Segment Open

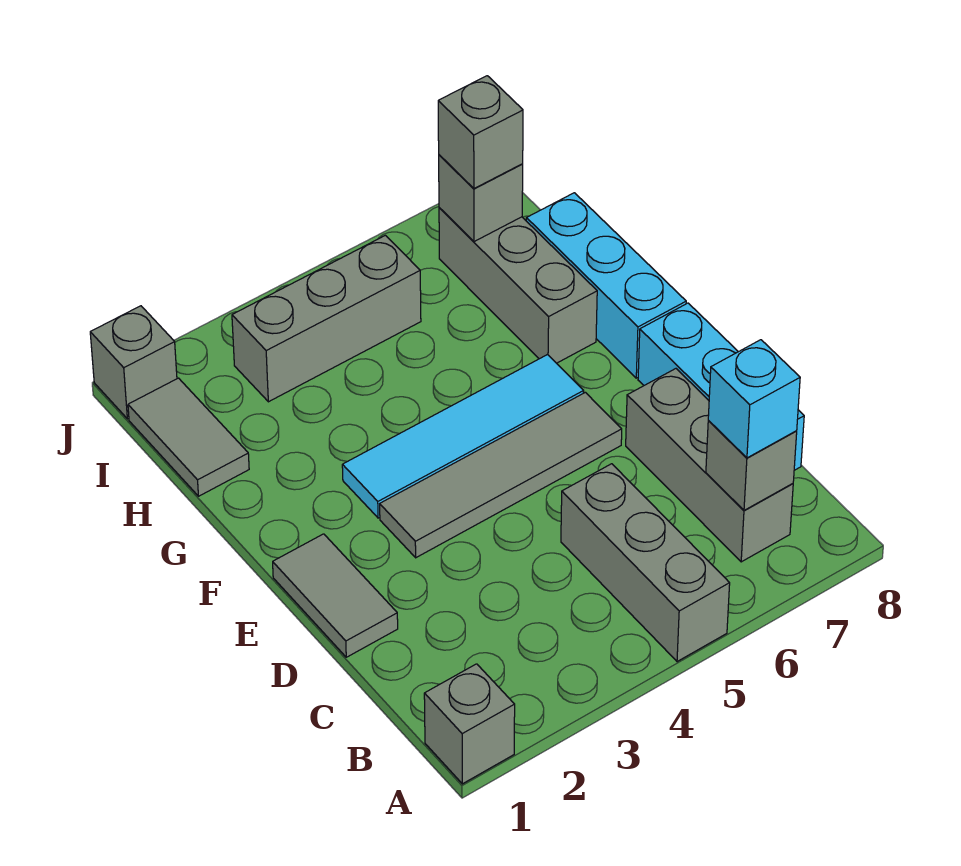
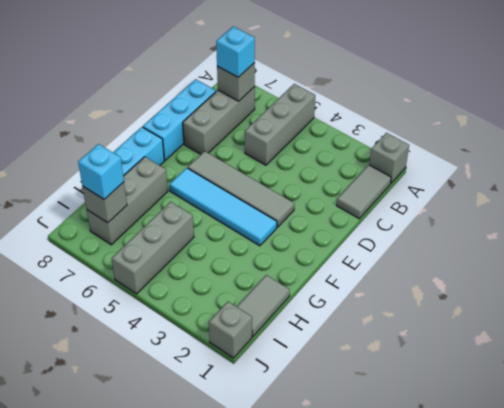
grey tile D1:E1 level 1 -> grey tile B1:C1 level 1
grey brick I3:I5 level 1 -> grey brick H5:J5 level 1
grey brick I7 level 3 -> cyan brick I7 level 3

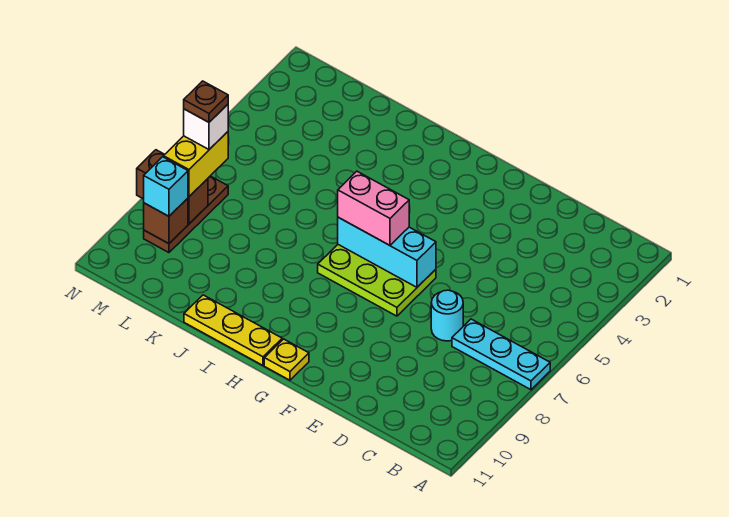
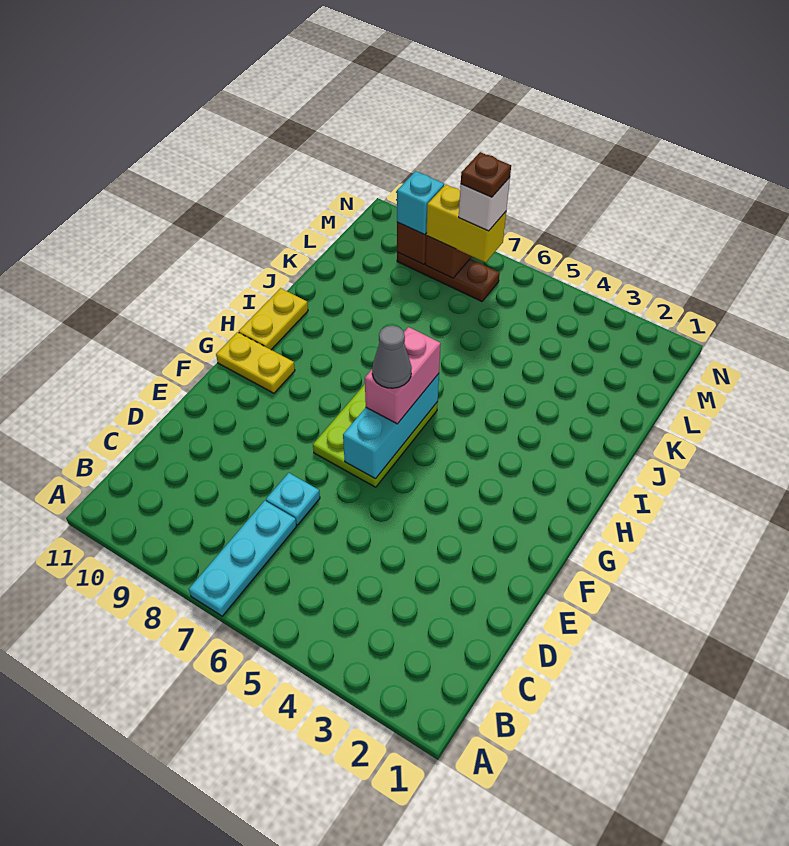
cyan round brick D7 level 1 -> cyan plate D7 level 1
none -> grey cone G6 level 4
yellow plate G11 level 1 -> yellow plate G10:G11 level 1
yellow plate H11:J11 level 1 -> yellow plate H11:I11 level 1

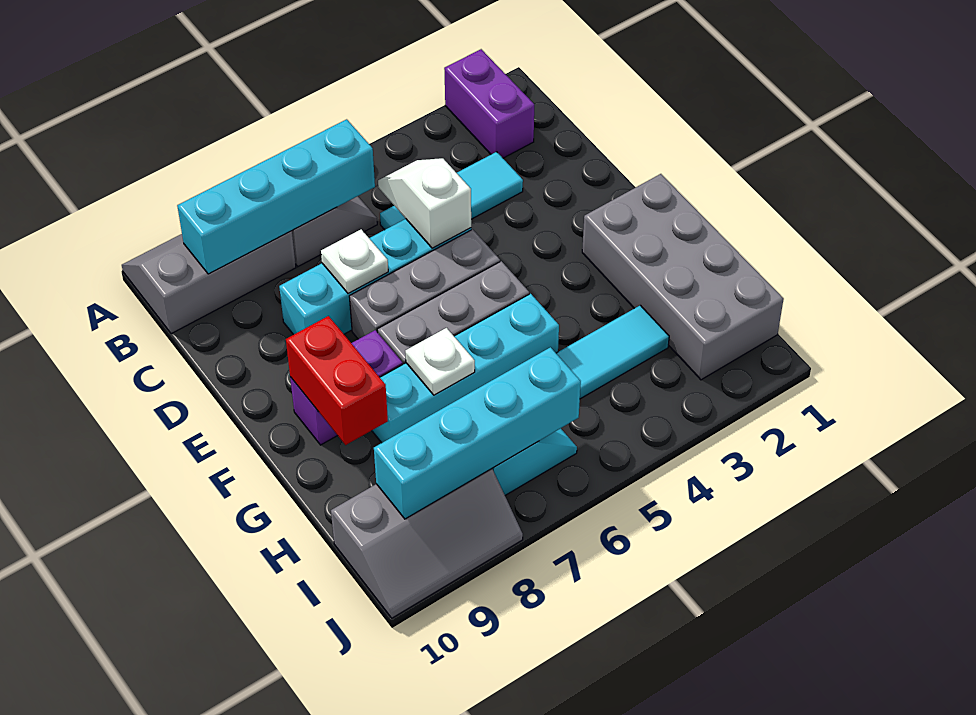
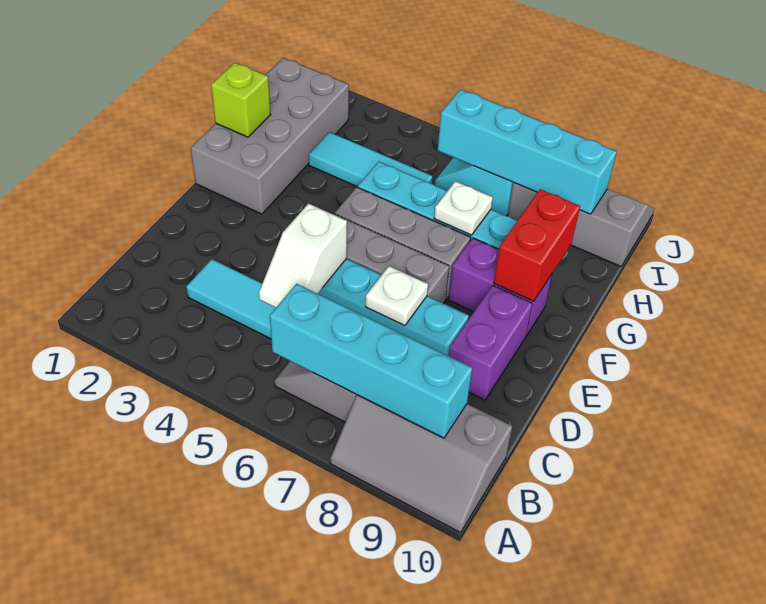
purple brick A2:B2 level 1 -> purple brick D9:E9 level 1
none -> lime brick G1 level 2

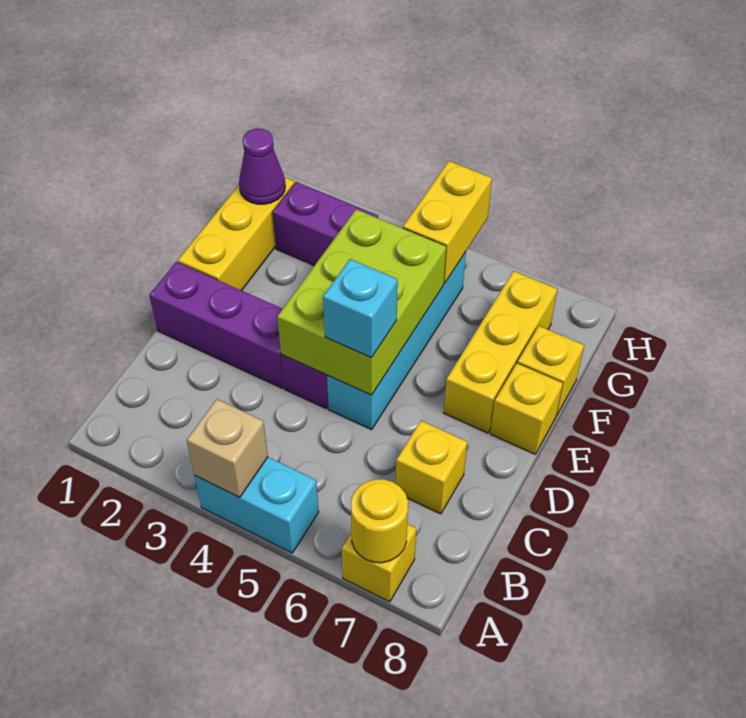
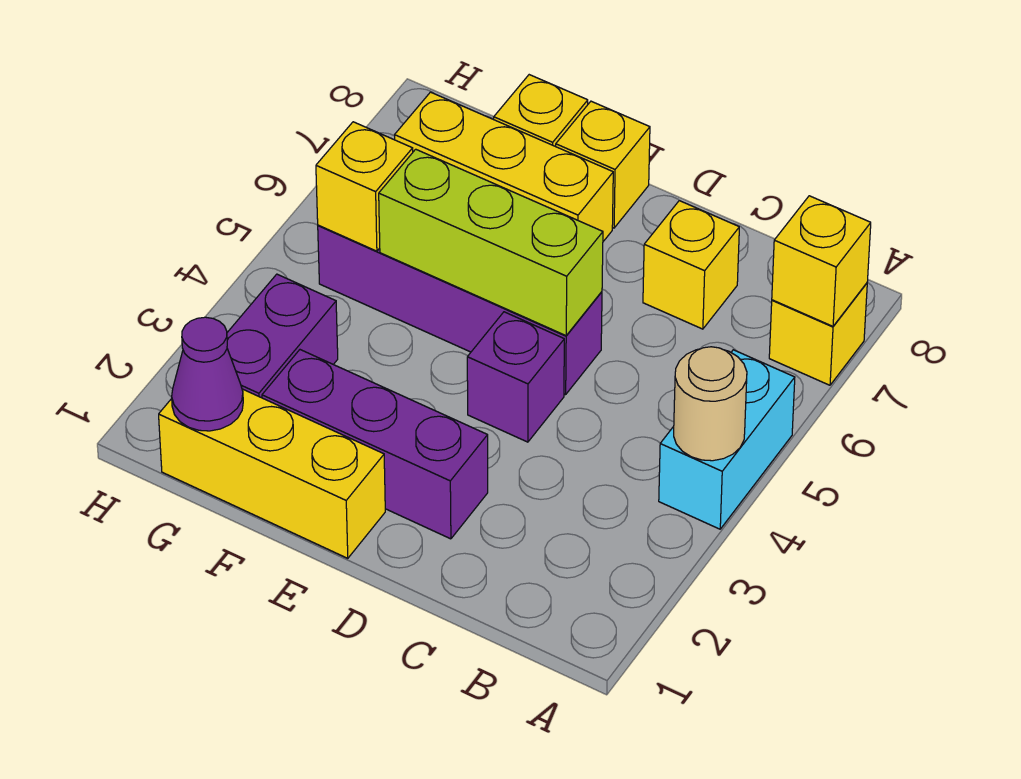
tan brick A4 level 2 -> tan round brick A4 level 2
yellow round brick A7 level 2 -> yellow brick A7 level 2
purple brick D1:D3 level 1 -> purple brick D2:F2 level 1
lime brick D4:F5 level 2 -> lime brick D5:F5 level 2
cyan brick D5:G5 level 1 -> purple brick D5:G5 level 1
cyan brick D5 level 3 -> none
yellow brick G5:H5 level 2 -> yellow brick G5 level 2

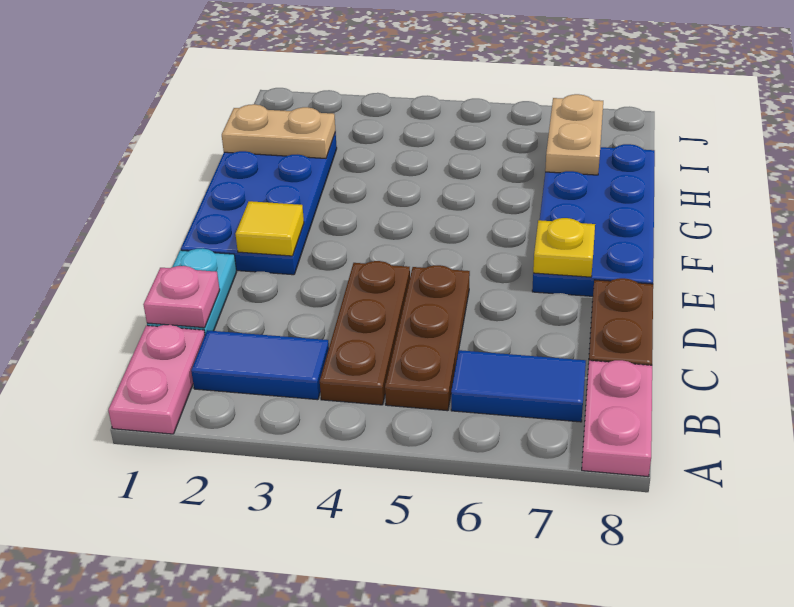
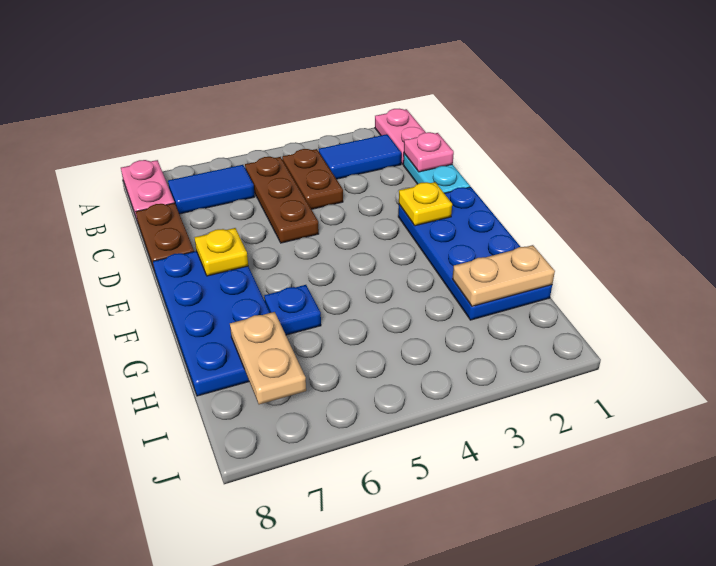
brown plate B4:D4 level 1 -> brown plate B4:C4 level 1
yellow tile E2 level 2 -> yellow plate E2 level 2
none -> blue plate G6 level 1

Segment Closed

**Assignment:** Which lines hold the word "yellow"? Return all of them from the records above.

**Expected answer:**
yellow plate G11 level 1 -> yellow plate G10:G11 level 1
yellow plate H11:J11 level 1 -> yellow plate H11:I11 level 1
yellow round brick A7 level 2 -> yellow brick A7 level 2
yellow brick G5:H5 level 2 -> yellow brick G5 level 2
yellow tile E2 level 2 -> yellow plate E2 level 2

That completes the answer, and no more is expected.